The records:
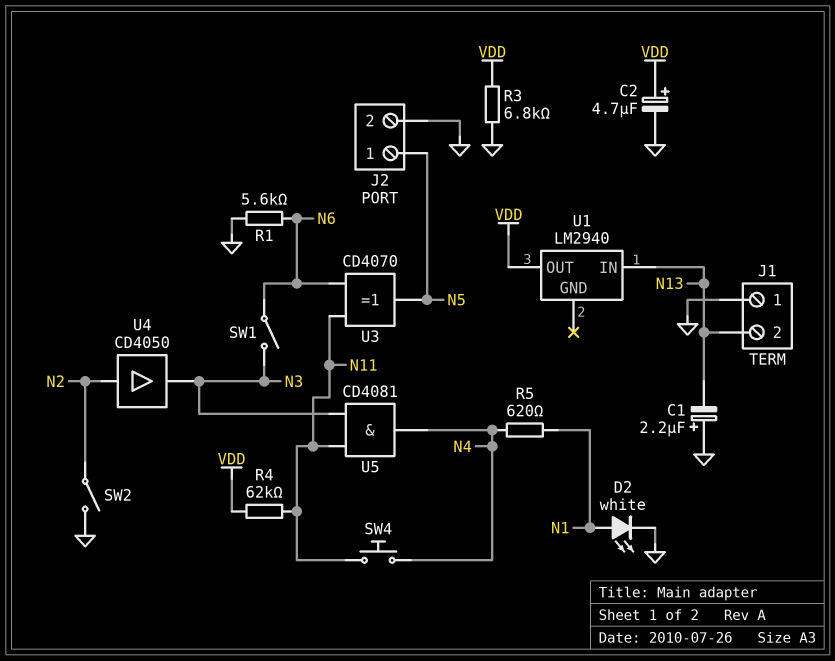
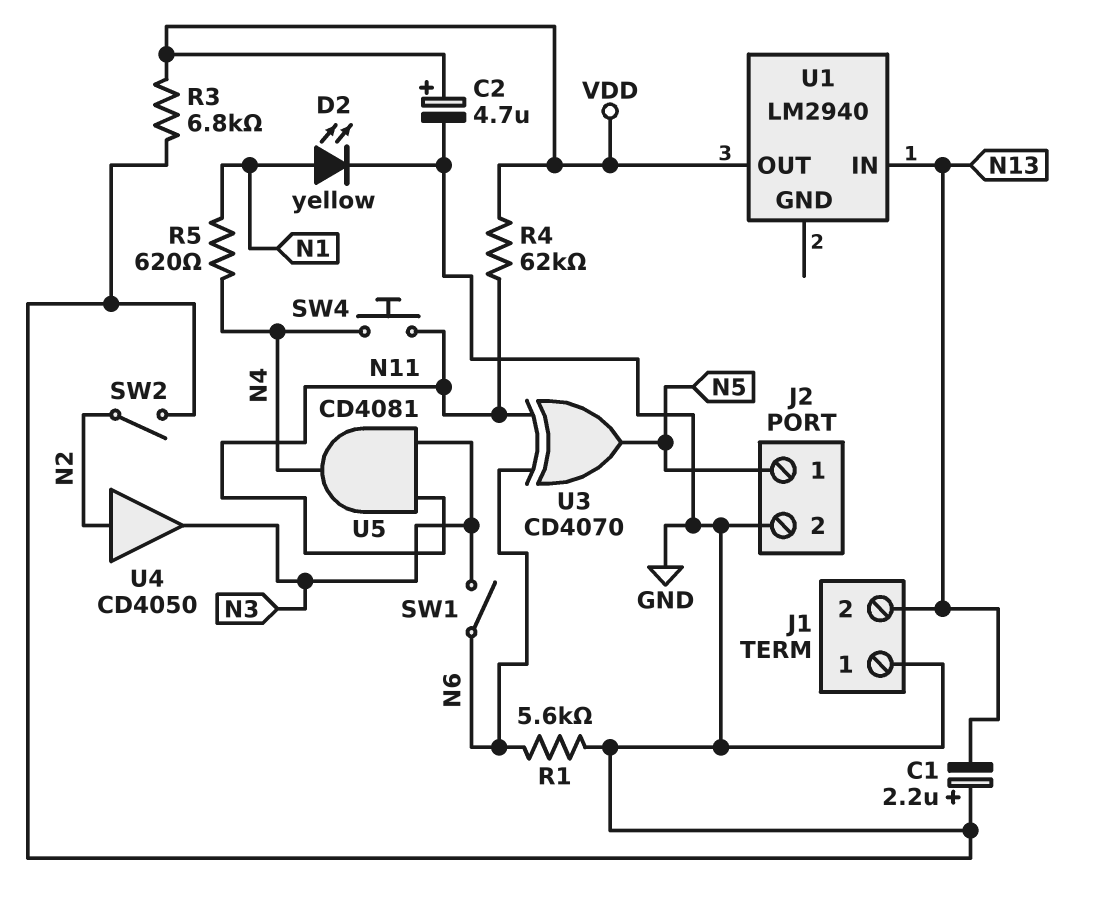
D2: LED white (A N1, K GND) -> LED yellow (A N1, K GND)

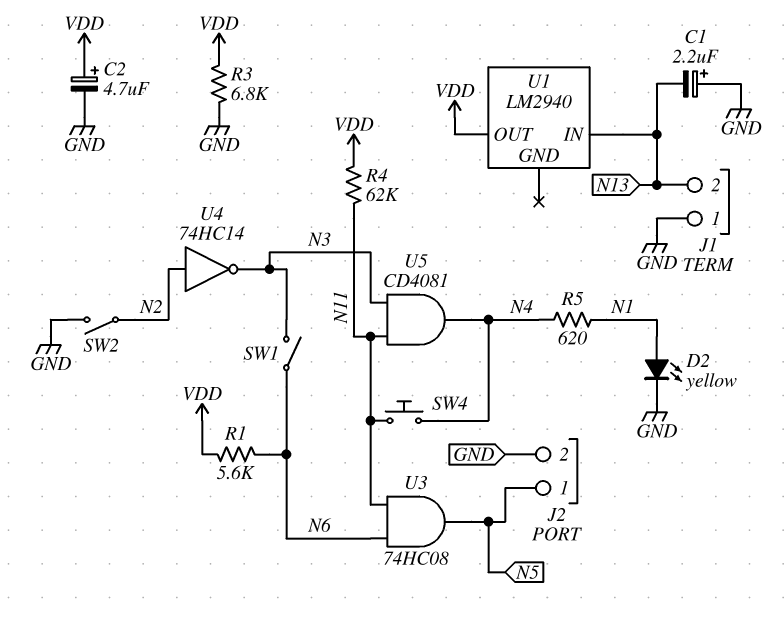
R1: 5.6k (GND, N6) -> 5.6k (N6, VDD)
U3: XOR CD4070 (in N6, in N11, out N5) -> AND 74HC08 (in N6, in N11, out N5)
U4: buffer CD4050 (in N2, out N3) -> NOT 74HC14 (in N2, out N3)

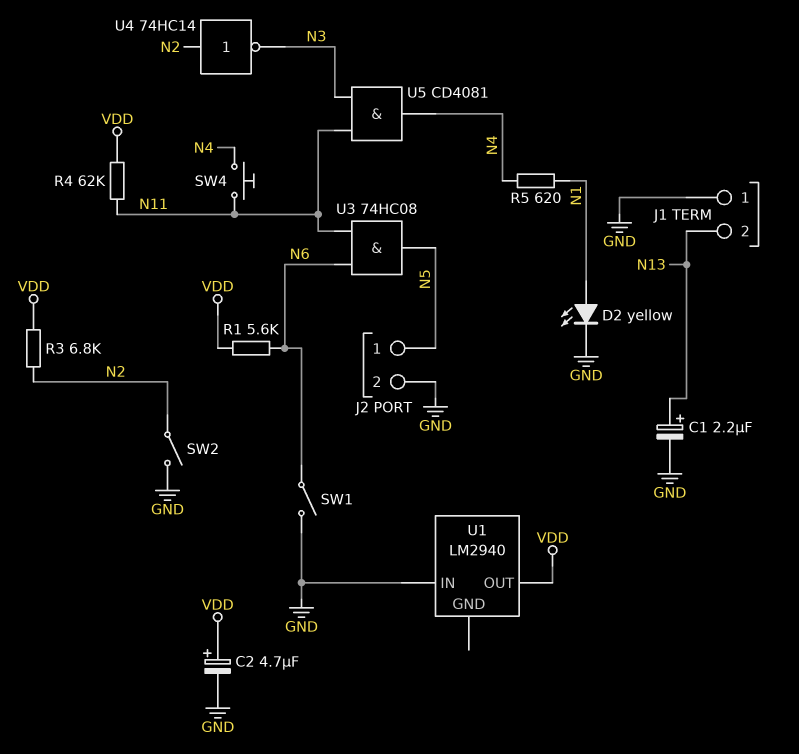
C1: 2.2uF (plus GND, minus N13) -> 2.2uF (plus N13, minus GND)
R3: 6.8k (GND, VDD) -> 6.8k (N2, VDD)
SW1: switch (N3, N6) -> switch (GND, N6)
U1 pin IN: N13 -> GND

Exercise: Provide the listing above once more, exactly, with the pictures removed.

Response:
D2: LED white (A N1, K GND) -> LED yellow (A N1, K GND)

R1: 5.6k (GND, N6) -> 5.6k (N6, VDD)
U3: XOR CD4070 (in N6, in N11, out N5) -> AND 74HC08 (in N6, in N11, out N5)
U4: buffer CD4050 (in N2, out N3) -> NOT 74HC14 (in N2, out N3)

C1: 2.2uF (plus GND, minus N13) -> 2.2uF (plus N13, minus GND)
R3: 6.8k (GND, VDD) -> 6.8k (N2, VDD)
SW1: switch (N3, N6) -> switch (GND, N6)
U1 pin IN: N13 -> GND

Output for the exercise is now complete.